SUPPLIED RECORDS section start

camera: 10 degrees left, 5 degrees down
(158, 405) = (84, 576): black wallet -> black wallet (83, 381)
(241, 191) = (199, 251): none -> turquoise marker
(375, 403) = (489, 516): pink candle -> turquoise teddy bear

SUPPLIED RECORDS section end
SUPPLIED RECORDS section start

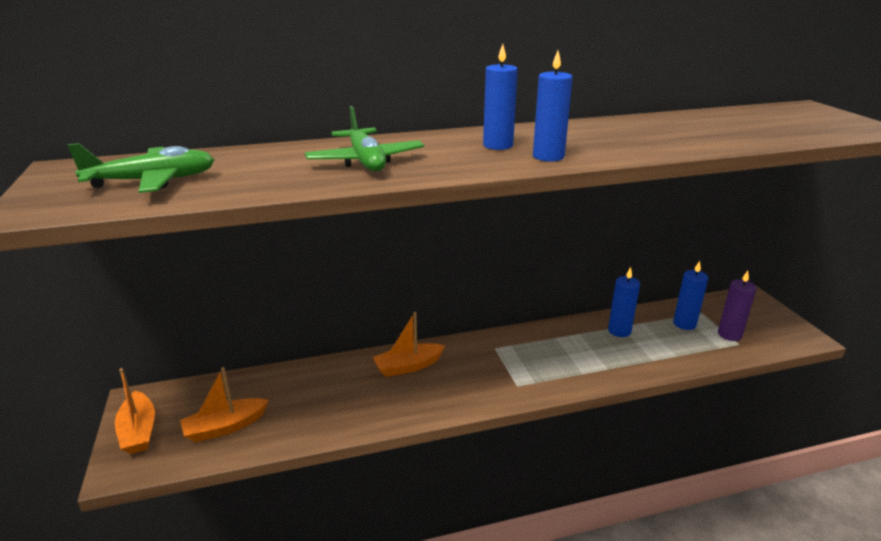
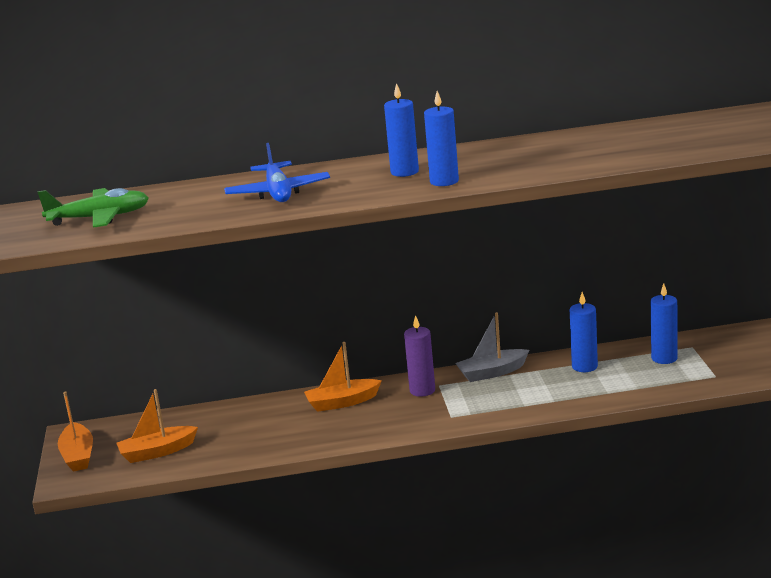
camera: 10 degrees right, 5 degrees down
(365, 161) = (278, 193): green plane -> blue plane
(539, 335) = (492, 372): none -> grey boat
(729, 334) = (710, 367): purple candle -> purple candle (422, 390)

SUPPLIED RECORDS section end
SUPPLIED RECORDS section start

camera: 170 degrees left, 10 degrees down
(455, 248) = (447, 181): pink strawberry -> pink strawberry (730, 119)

SUPPLIED RECORDS section end

EXERCISE INSTRUCTIONS: What is asked for is an exact copy of the lines above from the one containing "camera: 10 degrees right, 5 degrees down" through the one containing "(729, 334) = (710, 367): purple", and only those.

ANSWER BOX:
camera: 10 degrees right, 5 degrees down
(365, 161) = (278, 193): green plane -> blue plane
(539, 335) = (492, 372): none -> grey boat
(729, 334) = (710, 367): purple candle -> purple candle (422, 390)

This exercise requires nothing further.